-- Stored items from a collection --
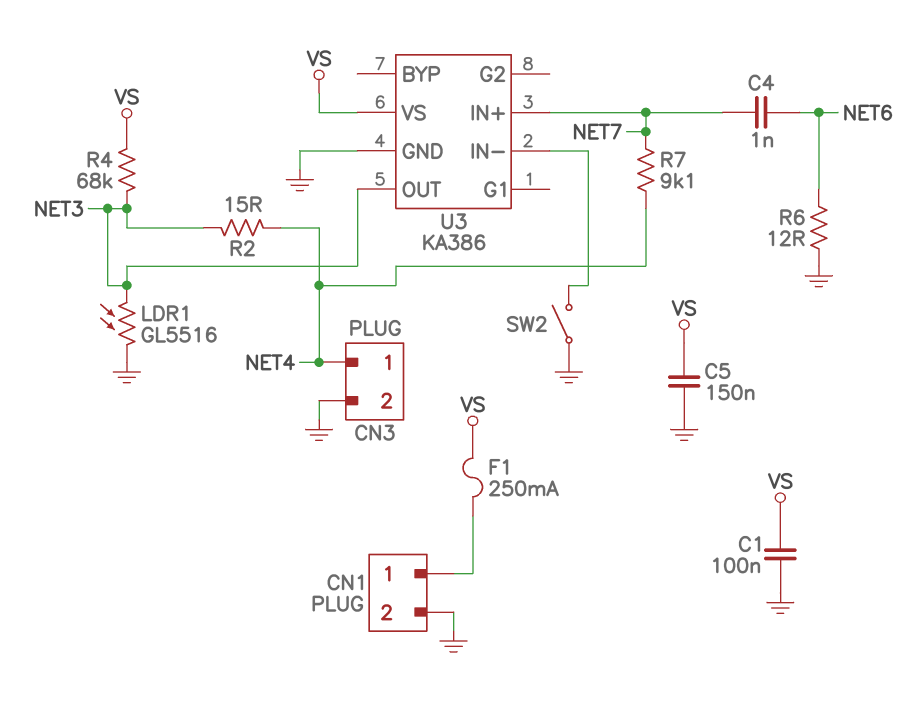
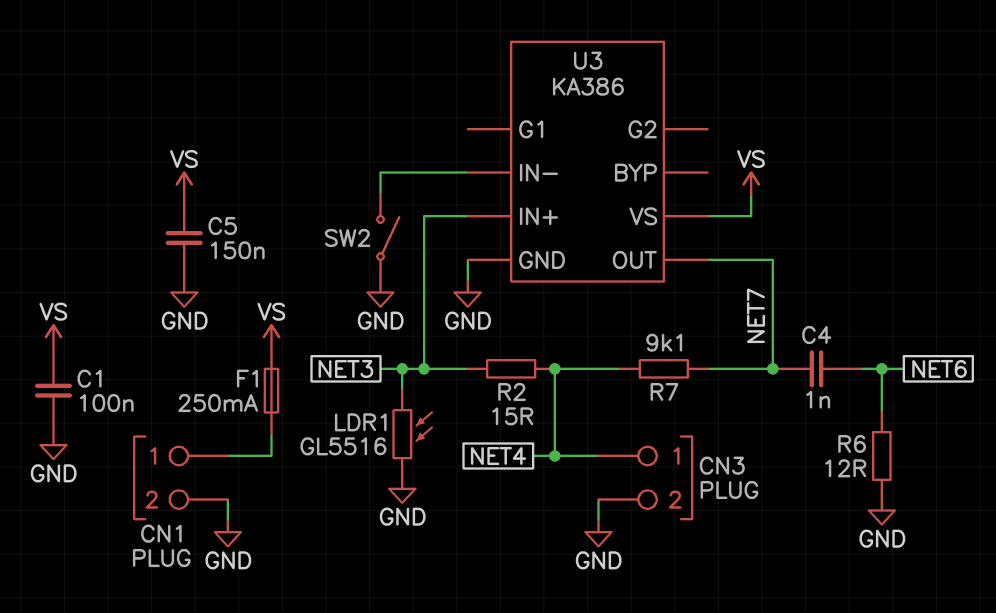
R4: 68k (NET3, VS) -> none
U3 pin IN+: NET7 -> NET3
U3 pin OUT: NET3 -> NET7

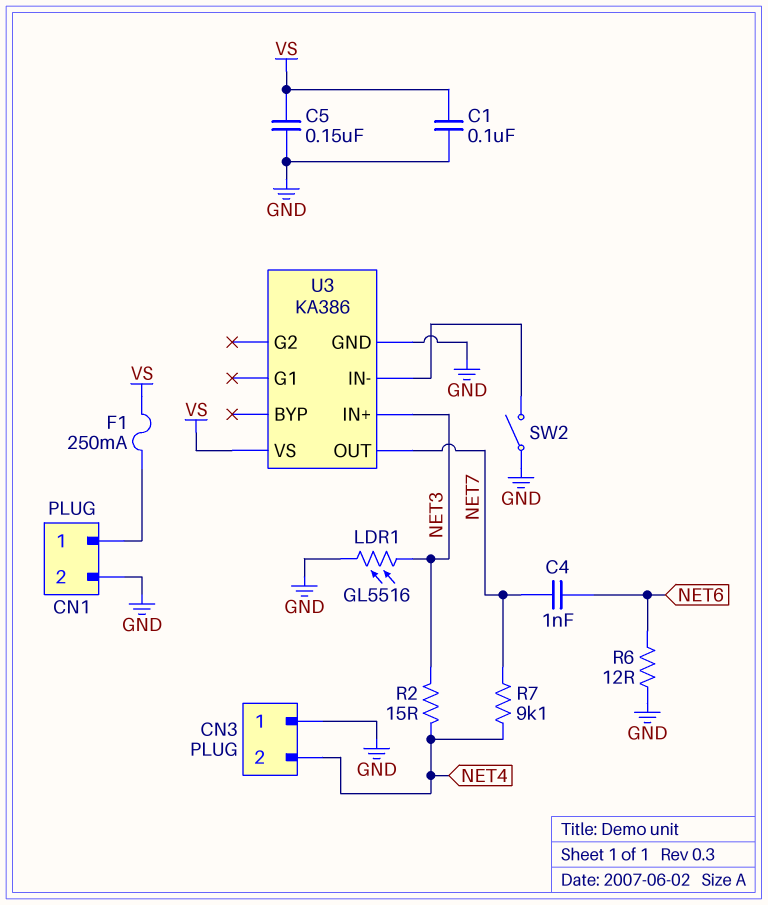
CN3 pin 1: NET4 -> GND
CN3 pin 2: GND -> NET4

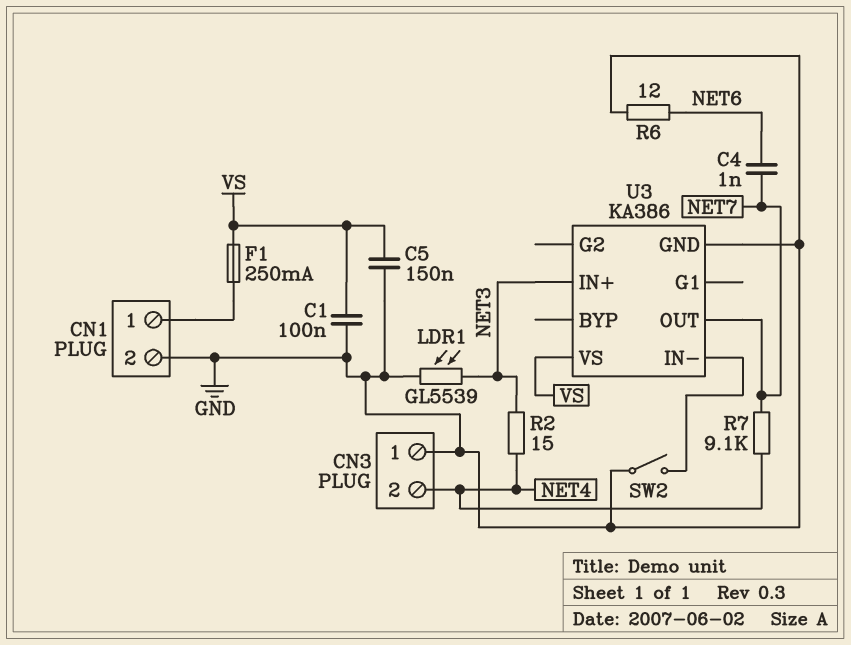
LDR1: GL5516 (GND, NET3) -> GL5539 (GND, NET3)

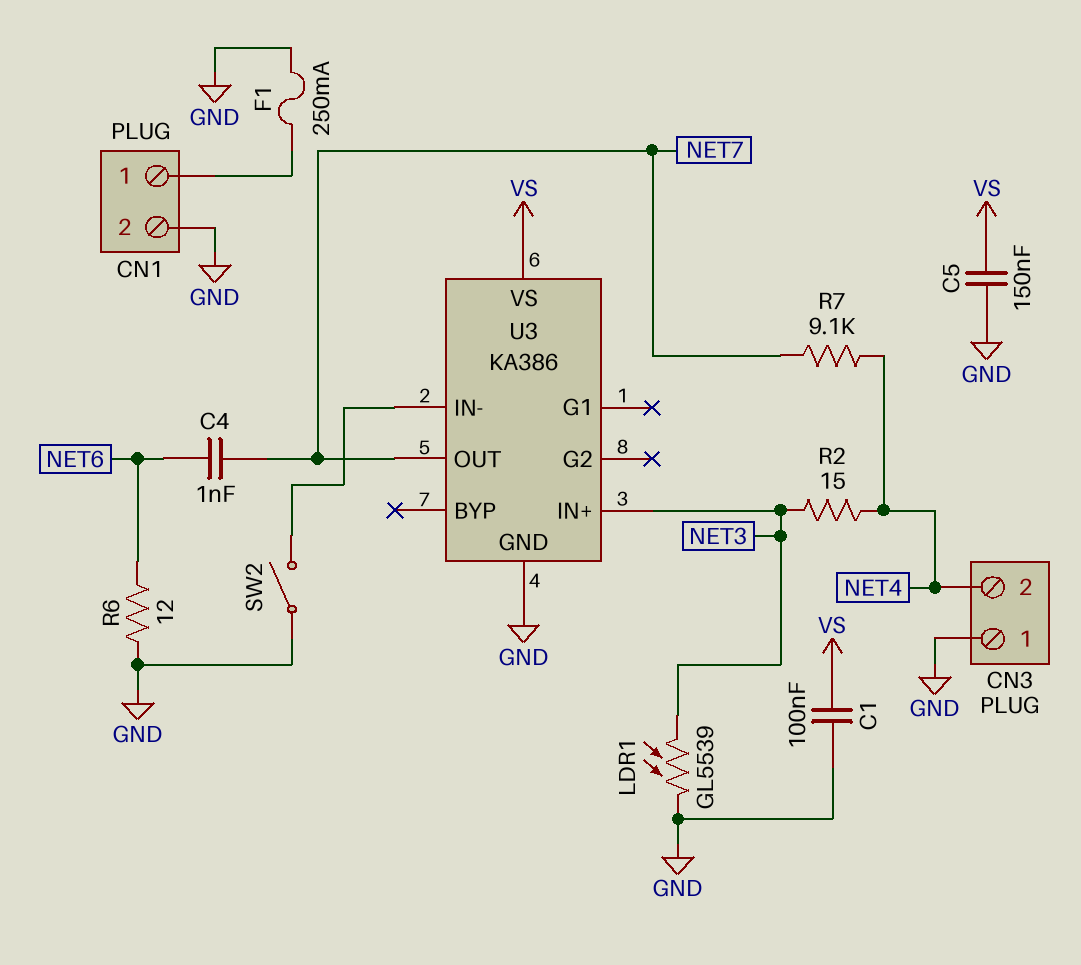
F1: 250mA (CN1/1, VS) -> 250mA (CN1/1, GND)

-- EXERCISE OBJECTIVE --
Write the entries out in full and exactly, omitting every picture.

-- SOLUTION --
R4: 68k (NET3, VS) -> none
U3 pin IN+: NET7 -> NET3
U3 pin OUT: NET3 -> NET7

CN3 pin 1: NET4 -> GND
CN3 pin 2: GND -> NET4

LDR1: GL5516 (GND, NET3) -> GL5539 (GND, NET3)

F1: 250mA (CN1/1, VS) -> 250mA (CN1/1, GND)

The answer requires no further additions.